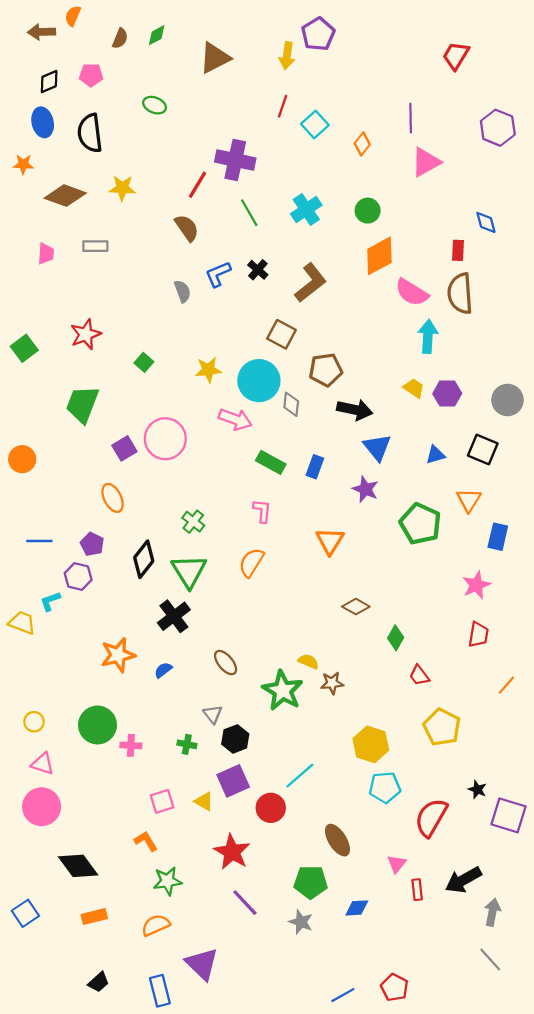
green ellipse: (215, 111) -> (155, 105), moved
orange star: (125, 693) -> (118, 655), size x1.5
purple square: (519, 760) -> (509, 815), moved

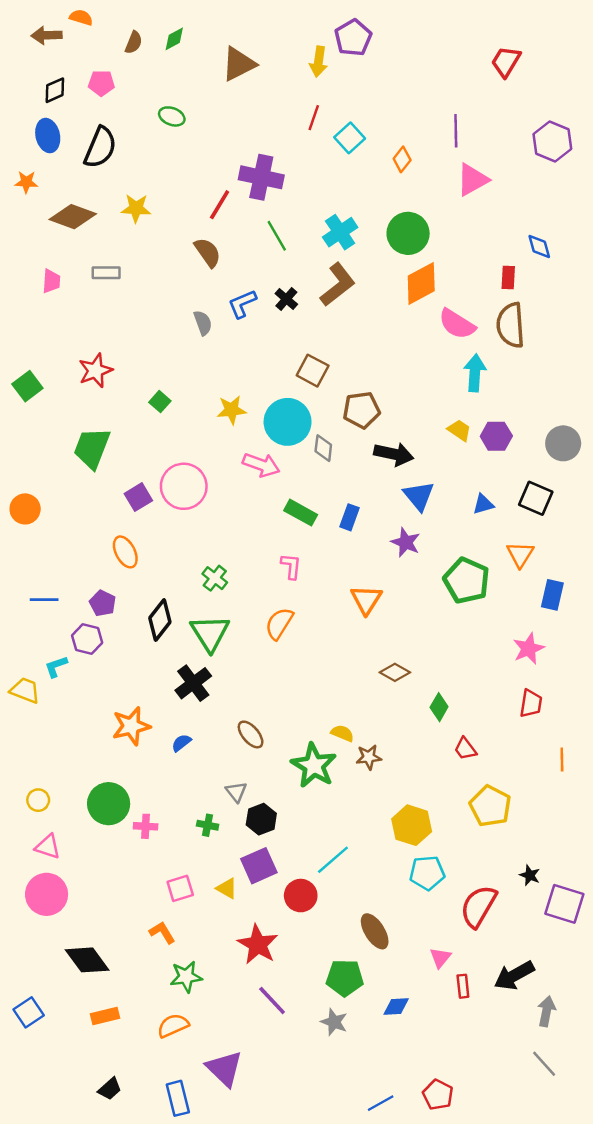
orange semicircle: (73, 16) -> (81, 17), turned 84
black semicircle: (90, 133) -> (100, 147), turned -150
green circle: (368, 211) -> (408, 233), size x1.5
brown L-shape: (311, 283) -> (338, 285), moved
orange line: (506, 685) -> (562, 760), turned -42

- **EXERCISE BRIEF**
Across the records above, show each line containing the word "semicircle".

- **ANSWER**
orange semicircle: (73, 16) -> (81, 17), turned 84
black semicircle: (90, 133) -> (100, 147), turned -150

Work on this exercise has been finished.